**PROVIDED ENTRIES**
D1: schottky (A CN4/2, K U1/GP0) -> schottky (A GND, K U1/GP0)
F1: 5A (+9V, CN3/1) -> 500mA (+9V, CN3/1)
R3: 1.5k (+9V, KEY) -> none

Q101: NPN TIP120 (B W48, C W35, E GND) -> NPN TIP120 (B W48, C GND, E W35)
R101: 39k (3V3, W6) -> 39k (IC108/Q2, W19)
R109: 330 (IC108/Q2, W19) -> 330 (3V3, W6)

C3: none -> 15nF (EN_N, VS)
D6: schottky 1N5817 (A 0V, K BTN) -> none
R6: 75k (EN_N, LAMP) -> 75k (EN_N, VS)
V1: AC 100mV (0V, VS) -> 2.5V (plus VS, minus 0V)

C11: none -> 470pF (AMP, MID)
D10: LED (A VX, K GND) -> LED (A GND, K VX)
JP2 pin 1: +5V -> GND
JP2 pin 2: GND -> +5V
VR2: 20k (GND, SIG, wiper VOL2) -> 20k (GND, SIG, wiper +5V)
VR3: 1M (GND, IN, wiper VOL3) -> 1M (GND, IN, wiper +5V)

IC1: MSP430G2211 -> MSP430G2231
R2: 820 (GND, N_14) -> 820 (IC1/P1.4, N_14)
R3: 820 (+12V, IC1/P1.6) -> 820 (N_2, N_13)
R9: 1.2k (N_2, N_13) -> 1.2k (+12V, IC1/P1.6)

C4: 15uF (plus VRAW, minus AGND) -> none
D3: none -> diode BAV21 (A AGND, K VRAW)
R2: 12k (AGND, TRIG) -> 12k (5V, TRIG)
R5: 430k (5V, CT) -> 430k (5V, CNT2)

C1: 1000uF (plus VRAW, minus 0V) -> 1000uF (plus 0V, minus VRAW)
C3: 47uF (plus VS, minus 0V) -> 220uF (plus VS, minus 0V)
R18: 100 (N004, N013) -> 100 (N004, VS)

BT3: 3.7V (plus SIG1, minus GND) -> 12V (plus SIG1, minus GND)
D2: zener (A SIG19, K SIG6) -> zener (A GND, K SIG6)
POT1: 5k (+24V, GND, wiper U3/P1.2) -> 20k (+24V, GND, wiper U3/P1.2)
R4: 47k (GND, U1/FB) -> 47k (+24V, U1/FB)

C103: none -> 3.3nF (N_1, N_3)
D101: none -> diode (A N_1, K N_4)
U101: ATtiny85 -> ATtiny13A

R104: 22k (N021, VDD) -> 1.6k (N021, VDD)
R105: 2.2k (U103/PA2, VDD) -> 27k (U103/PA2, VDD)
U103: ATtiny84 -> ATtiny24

**WORK ITEM**
Nothing should be left out: return all of the records exactly.

**WRITTEN SOLUTION**
D1: schottky (A CN4/2, K U1/GP0) -> schottky (A GND, K U1/GP0)
F1: 5A (+9V, CN3/1) -> 500mA (+9V, CN3/1)
R3: 1.5k (+9V, KEY) -> none

Q101: NPN TIP120 (B W48, C W35, E GND) -> NPN TIP120 (B W48, C GND, E W35)
R101: 39k (3V3, W6) -> 39k (IC108/Q2, W19)
R109: 330 (IC108/Q2, W19) -> 330 (3V3, W6)

C3: none -> 15nF (EN_N, VS)
D6: schottky 1N5817 (A 0V, K BTN) -> none
R6: 75k (EN_N, LAMP) -> 75k (EN_N, VS)
V1: AC 100mV (0V, VS) -> 2.5V (plus VS, minus 0V)

C11: none -> 470pF (AMP, MID)
D10: LED (A VX, K GND) -> LED (A GND, K VX)
JP2 pin 1: +5V -> GND
JP2 pin 2: GND -> +5V
VR2: 20k (GND, SIG, wiper VOL2) -> 20k (GND, SIG, wiper +5V)
VR3: 1M (GND, IN, wiper VOL3) -> 1M (GND, IN, wiper +5V)

IC1: MSP430G2211 -> MSP430G2231
R2: 820 (GND, N_14) -> 820 (IC1/P1.4, N_14)
R3: 820 (+12V, IC1/P1.6) -> 820 (N_2, N_13)
R9: 1.2k (N_2, N_13) -> 1.2k (+12V, IC1/P1.6)

C4: 15uF (plus VRAW, minus AGND) -> none
D3: none -> diode BAV21 (A AGND, K VRAW)
R2: 12k (AGND, TRIG) -> 12k (5V, TRIG)
R5: 430k (5V, CT) -> 430k (5V, CNT2)

C1: 1000uF (plus VRAW, minus 0V) -> 1000uF (plus 0V, minus VRAW)
C3: 47uF (plus VS, minus 0V) -> 220uF (plus VS, minus 0V)
R18: 100 (N004, N013) -> 100 (N004, VS)

BT3: 3.7V (plus SIG1, minus GND) -> 12V (plus SIG1, minus GND)
D2: zener (A SIG19, K SIG6) -> zener (A GND, K SIG6)
POT1: 5k (+24V, GND, wiper U3/P1.2) -> 20k (+24V, GND, wiper U3/P1.2)
R4: 47k (GND, U1/FB) -> 47k (+24V, U1/FB)

C103: none -> 3.3nF (N_1, N_3)
D101: none -> diode (A N_1, K N_4)
U101: ATtiny85 -> ATtiny13A

R104: 22k (N021, VDD) -> 1.6k (N021, VDD)
R105: 2.2k (U103/PA2, VDD) -> 27k (U103/PA2, VDD)
U103: ATtiny84 -> ATtiny24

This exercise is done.